__TASK DETAILS__. Leaving out pictures, output exactly the lines below from the one that has "brown trapezoid: (157, 468)" through the one that has "black square: (177, 936)", and nothing else.

[Multi-step shape edit data]
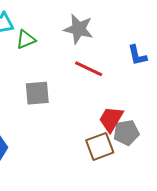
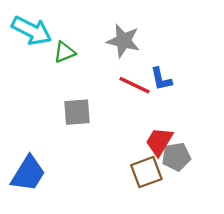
blue L-shape: (137, 55) -> (161, 79), moved

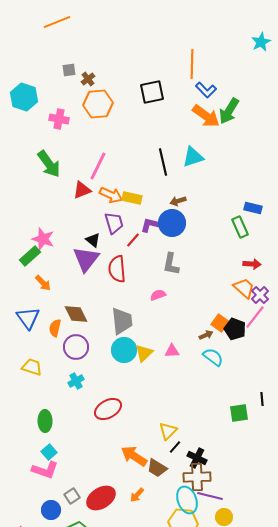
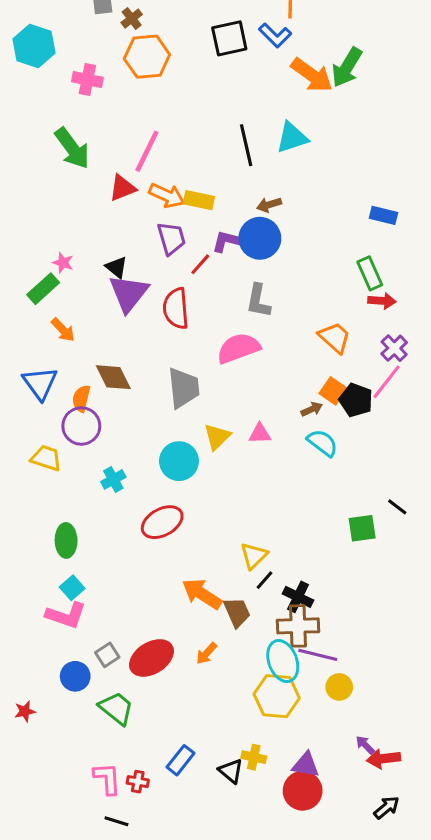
blue L-shape: (206, 90) -> (275, 35), moved
green rectangle: (240, 227) -> (370, 273), moved
pink star: (43, 239) -> (63, 263), size x0.6
black triangle: (93, 240) -> (116, 267), moved
orange trapezoid: (244, 288) -> (335, 337), moved
pink semicircle: (158, 295) -> (238, 348), size x1.8
purple circle: (76, 347) -> (81, 426), moved
cyan circle: (124, 350) -> (179, 461), moved
black line: (262, 399) -> (397, 507), turned -48
brown trapezoid: (157, 468) -> (237, 612), turned -145

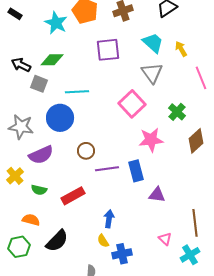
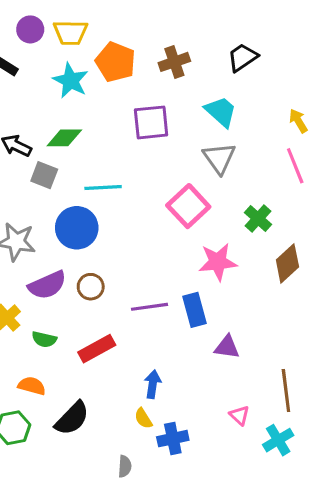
yellow arrow: (181, 49) -> (298, 121), moved
brown circle: (86, 151) -> (91, 287), moved

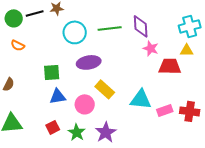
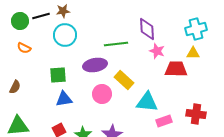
green line: (110, 28) -> (116, 44), moved
cyan circle: (75, 32) -> (65, 35), moved
yellow rectangle: (105, 89) -> (124, 80), moved
pink circle: (85, 104) -> (102, 94), moved
pink rectangle: (165, 110) -> (164, 121), moved

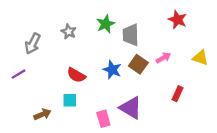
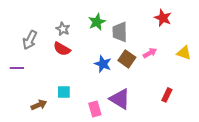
purple line: (19, 74) -> (17, 68), turned 32
red semicircle: (76, 75) -> (62, 49), moved
red rectangle: (177, 94) -> (167, 95), moved

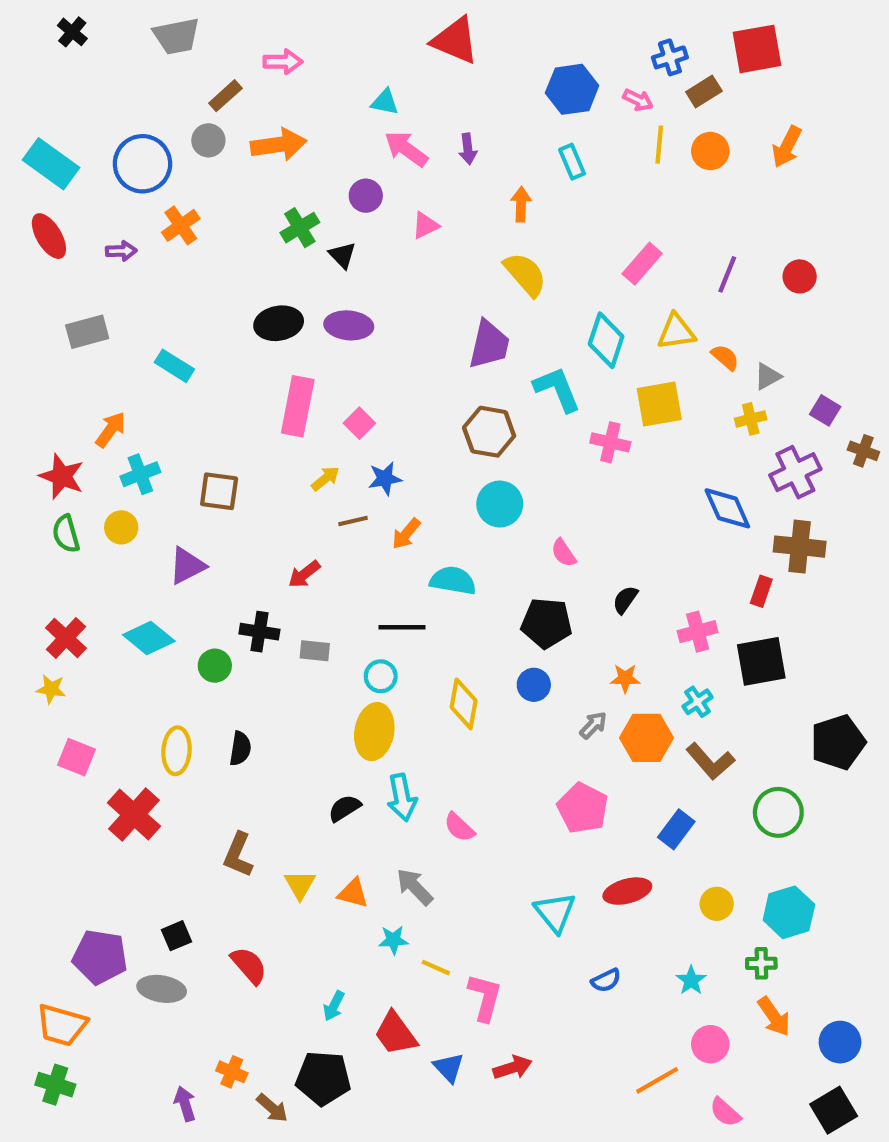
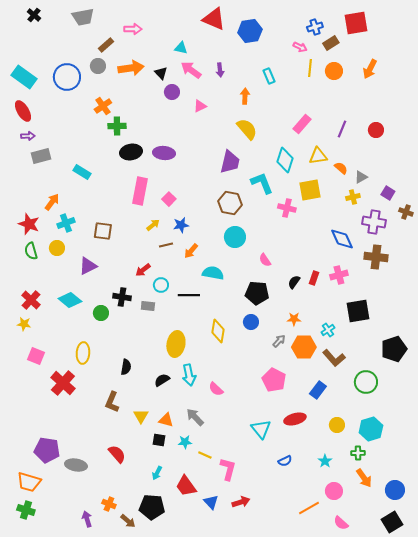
blue hexagon: (572, 89) -> (250, 31), moved
orange cross: (181, 225) -> (103, 106), moved
green cross: (300, 228) -> (117, 126), moved, turned 30
purple arrow: (121, 251) -> (28, 136), moved
black triangle: (342, 255) -> (161, 73), moved
purple cross: (795, 472) -> (374, 222), turned 35
red rectangle: (761, 591) -> (314, 278), moved
pink cross: (698, 632) -> (339, 275), moved
cyan circle: (381, 676) -> (161, 285), moved
black semicircle: (240, 749) -> (126, 367), moved
black square: (177, 936) -> (159, 440), moved, turned 32

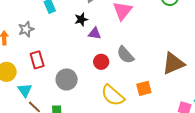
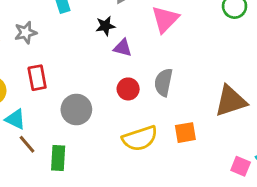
gray semicircle: (125, 55) -> (163, 82), turned 48
cyan triangle: (25, 90) -> (15, 119), turned -35
yellow semicircle: (113, 95) -> (140, 138), turned -65

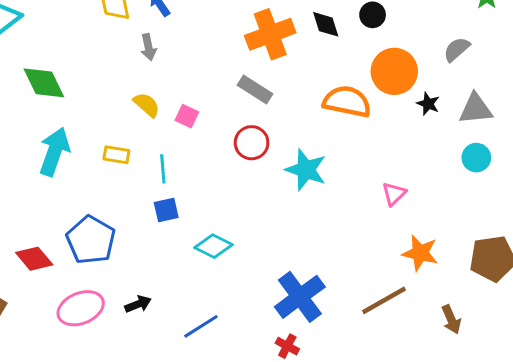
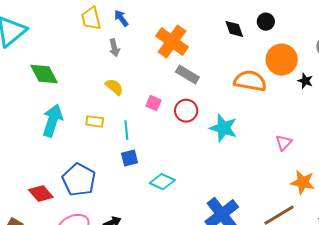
orange cross: (270, 34) -> (172, 42), moved, turned -32
pink square: (187, 116) -> (153, 103), moved

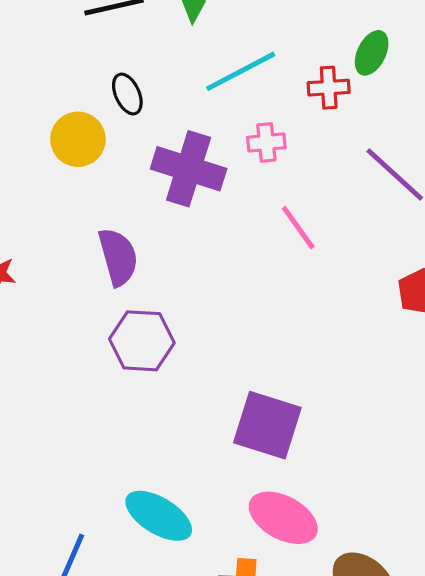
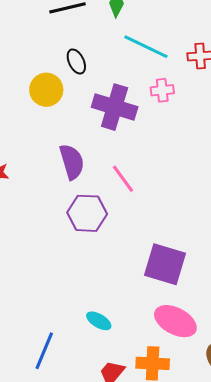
cyan line: (241, 71) -> (146, 47), turned 54
pink line: (298, 228) -> (123, 179), moved
cyan ellipse: (159, 516) -> (99, 321), size x0.6

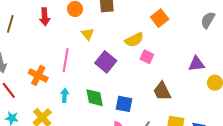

__RESULT__.
brown trapezoid: (157, 468) -> (237, 612), turned -145

yellow arrow: (181, 49) -> (298, 121), moved
brown circle: (86, 151) -> (91, 287), moved

green line: (110, 28) -> (116, 44), moved
cyan circle: (75, 32) -> (65, 35), moved
yellow rectangle: (105, 89) -> (124, 80), moved
pink circle: (85, 104) -> (102, 94), moved
pink rectangle: (165, 110) -> (164, 121), moved

purple line: (19, 74) -> (17, 68), turned 32
red semicircle: (76, 75) -> (62, 49), moved
red rectangle: (177, 94) -> (167, 95), moved

blue hexagon: (572, 89) -> (250, 31), moved
orange cross: (181, 225) -> (103, 106), moved
green cross: (300, 228) -> (117, 126), moved, turned 30
purple arrow: (121, 251) -> (28, 136), moved
black triangle: (342, 255) -> (161, 73), moved
purple cross: (795, 472) -> (374, 222), turned 35
red rectangle: (761, 591) -> (314, 278), moved
pink cross: (698, 632) -> (339, 275), moved
cyan circle: (381, 676) -> (161, 285), moved
black semicircle: (240, 749) -> (126, 367), moved
black square: (177, 936) -> (159, 440), moved, turned 32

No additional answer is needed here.